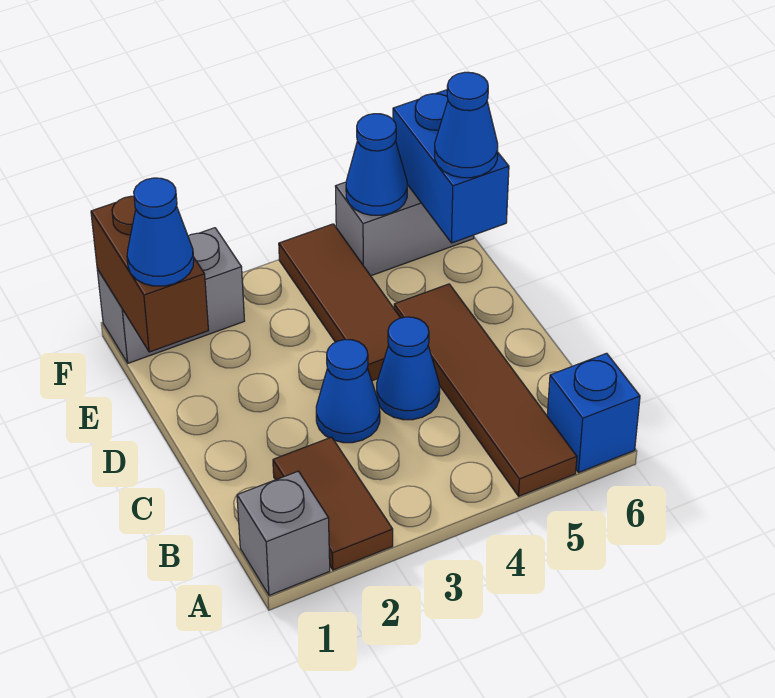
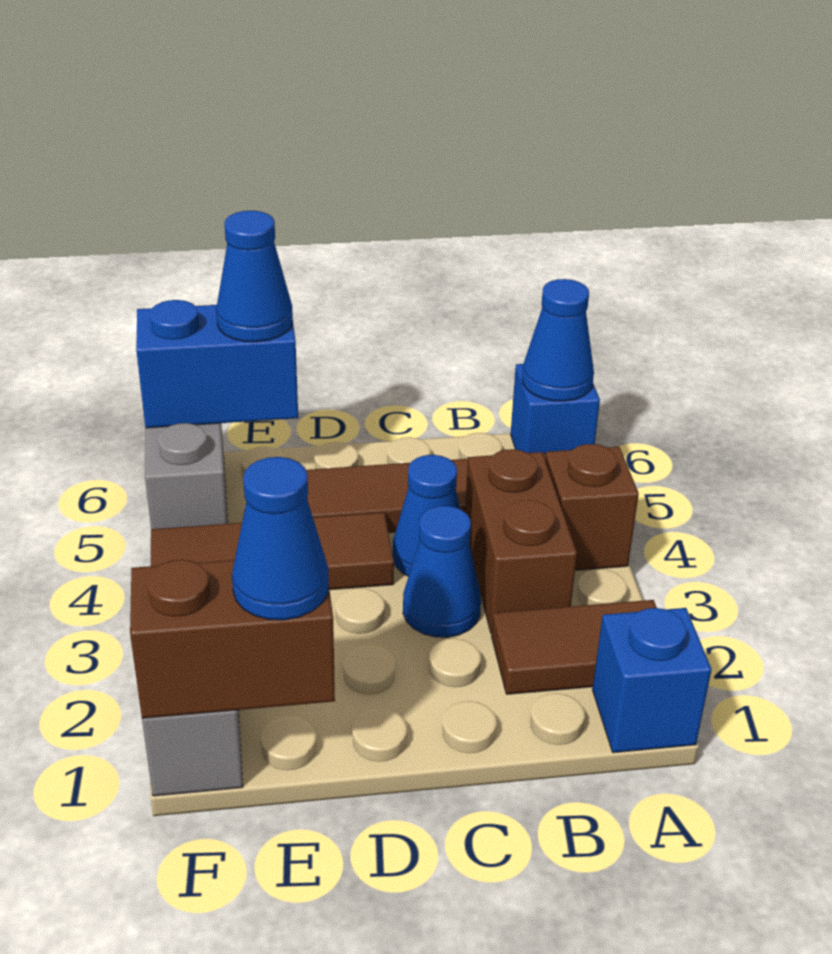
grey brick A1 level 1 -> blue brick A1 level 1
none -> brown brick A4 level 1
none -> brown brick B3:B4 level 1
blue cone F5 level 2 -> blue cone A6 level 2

════════════════════

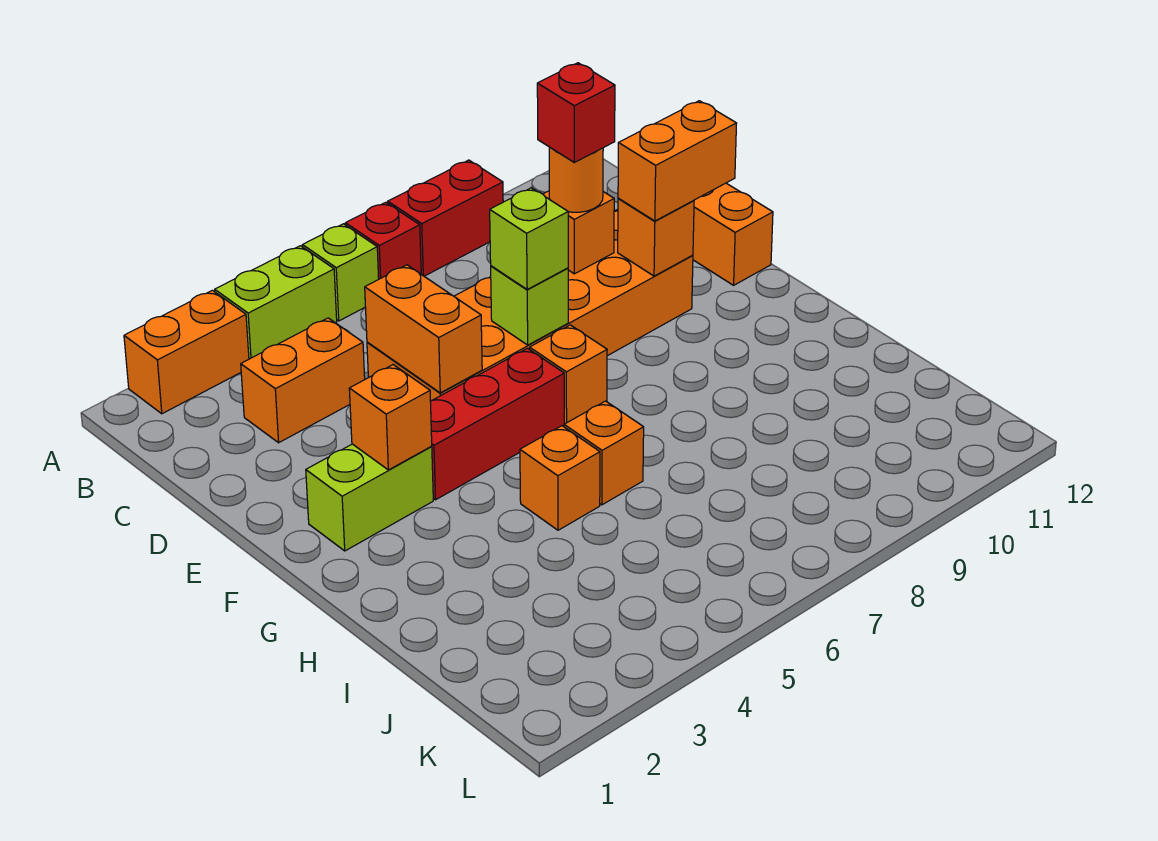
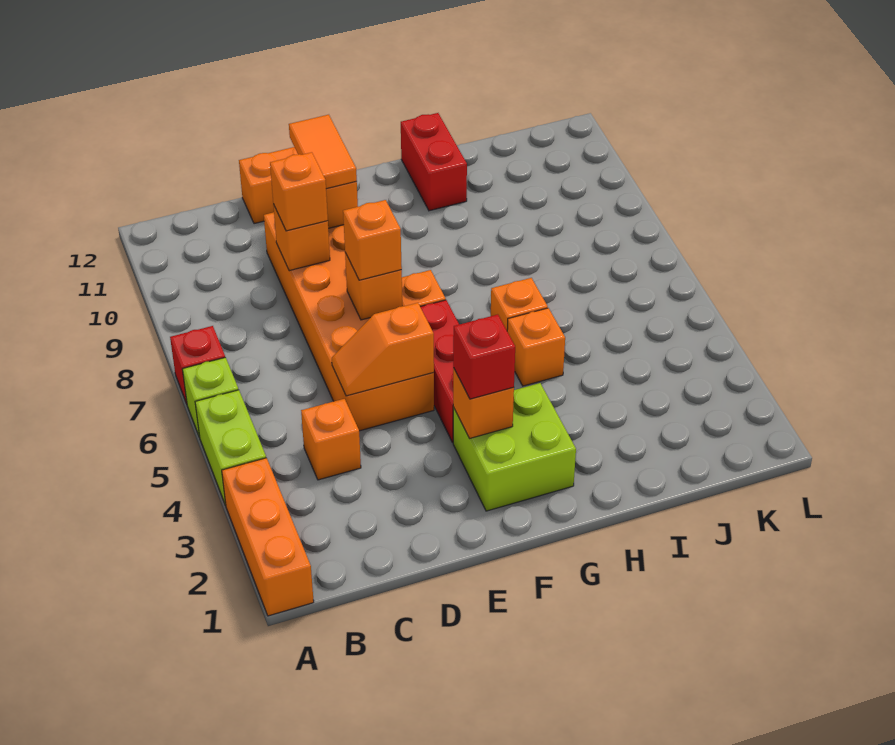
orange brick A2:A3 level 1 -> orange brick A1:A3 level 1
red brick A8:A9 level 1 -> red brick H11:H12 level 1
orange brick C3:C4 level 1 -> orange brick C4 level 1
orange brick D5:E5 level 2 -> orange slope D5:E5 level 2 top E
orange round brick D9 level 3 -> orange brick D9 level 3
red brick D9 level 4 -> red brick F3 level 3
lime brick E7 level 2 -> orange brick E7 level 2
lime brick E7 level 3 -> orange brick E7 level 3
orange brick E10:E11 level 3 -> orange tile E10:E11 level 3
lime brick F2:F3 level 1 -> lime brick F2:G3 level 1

════════════════════

» Assigned task: Lines of the data above that include the string "lime" must each be copied.

» Task result:
lime brick E7 level 2 -> orange brick E7 level 2
lime brick E7 level 3 -> orange brick E7 level 3
lime brick F2:F3 level 1 -> lime brick F2:G3 level 1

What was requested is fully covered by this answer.